* _What to do_: Each line below must be transcribed exactly, and no picture may appear in the transcription.

* _Given information_:

********************

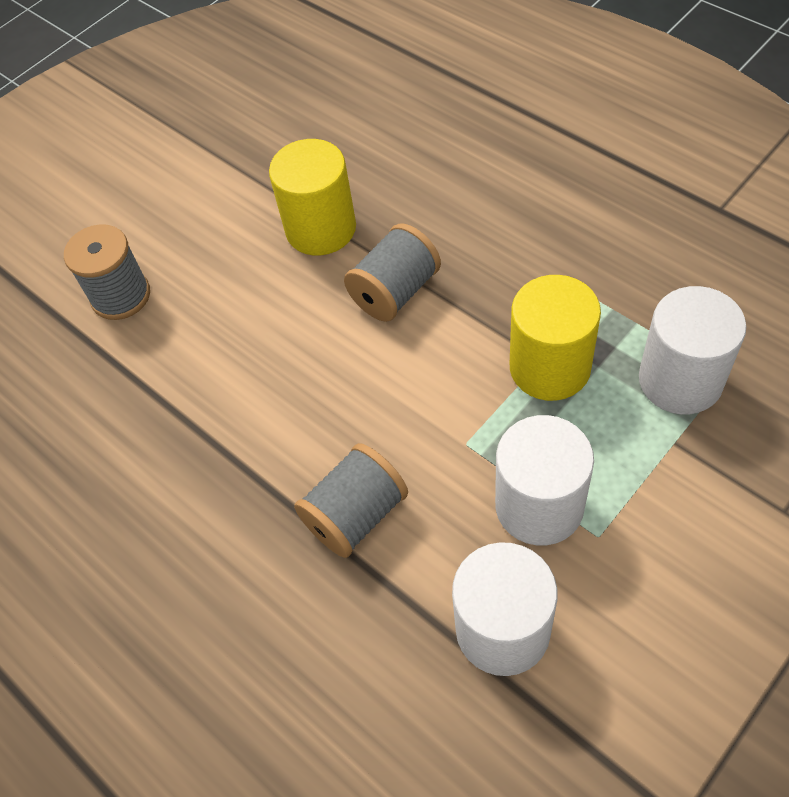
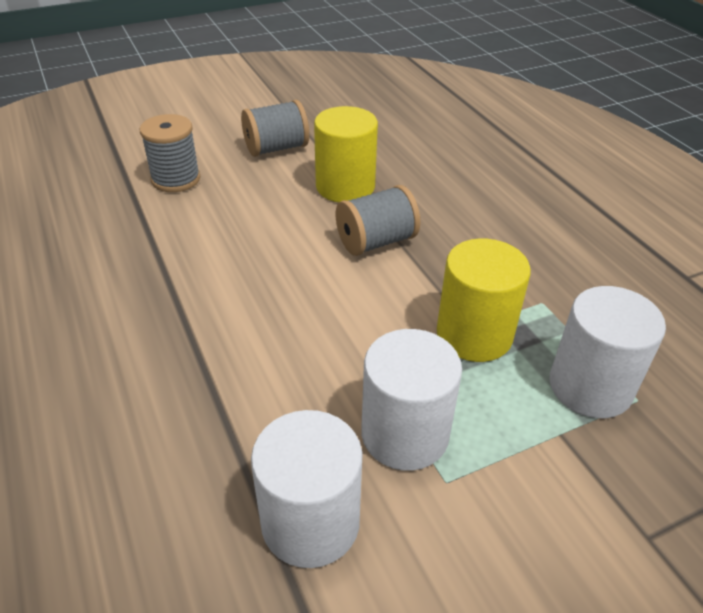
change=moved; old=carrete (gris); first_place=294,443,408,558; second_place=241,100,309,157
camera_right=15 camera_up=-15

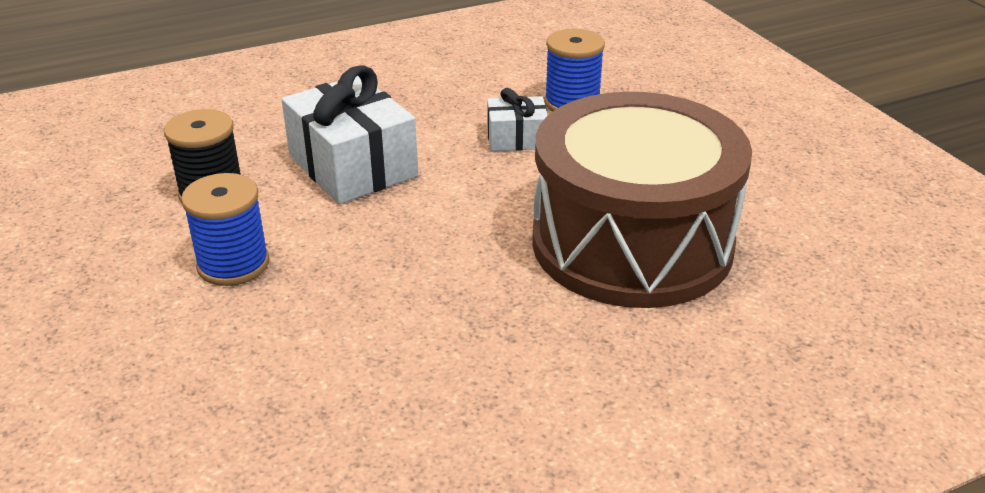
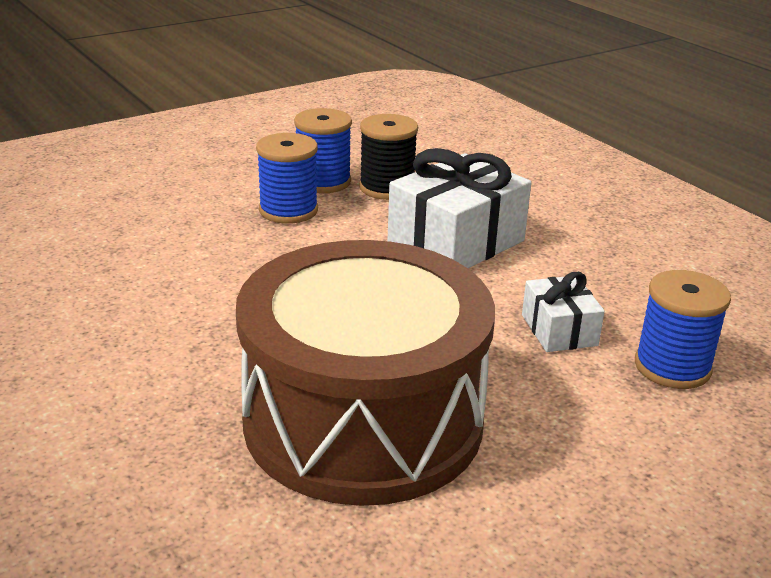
change=added; new=carrete (azul); second_place=294,108,352,193
camera_right=80 camera_up=-5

********************

* _Response to this task_:
change=moved; old=carrete (gris); first_place=294,443,408,558; second_place=241,100,309,157
camera_right=15 camera_up=-15

change=added; new=carrete (azul); second_place=294,108,352,193
camera_right=80 camera_up=-5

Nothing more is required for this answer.